Can you rename "green patina horse" to "bronze horse" throughout the data below, keeping everything else the same and leaving the pictures out?

Saved entries:

•••••

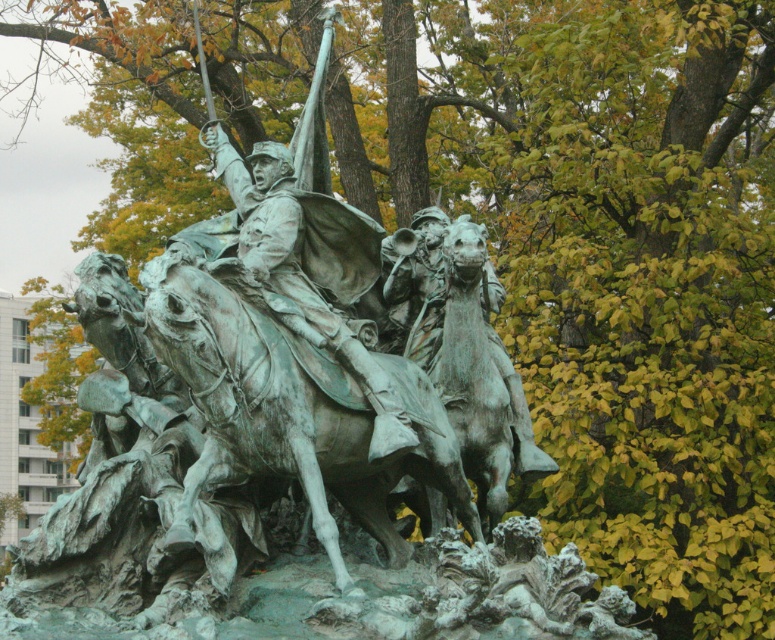
You are a tour guide leading a group around an art exhibition. You notice the green patina horse at center and the green patina statue at center. Can you tell the visitors how far apart these two objects are?

The green patina horse at center is 3.05 meters away from the green patina statue at center.

What is the significance of the point marked at coordinates (x=288, y=413) in the sculpture?

The point marked at coordinates (x=288, y=413) marks the location of the green patina horse at center.

Looking at the bronze sculpture of soldiers on horseback, you notice the green patina horse at center and the green patina statue at center. Which one has a greater height?

The green patina statue at center is taller than the green patina horse at center.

•••••

Exercise answer:
You are a tour guide leading a group around an art exhibition. You notice the bronze horse at center and the green patina statue at center. Can you tell the visitors how far apart these two objects are?

The bronze horse at center is 3.05 meters away from the green patina statue at center.

What is the significance of the point marked at coordinates (x=288, y=413) in the sculpture?

The point marked at coordinates (x=288, y=413) marks the location of the bronze horse at center.

Looking at the bronze sculpture of soldiers on horseback, you notice the bronze horse at center and the green patina statue at center. Which one has a greater height?

The green patina statue at center is taller than the bronze horse at center.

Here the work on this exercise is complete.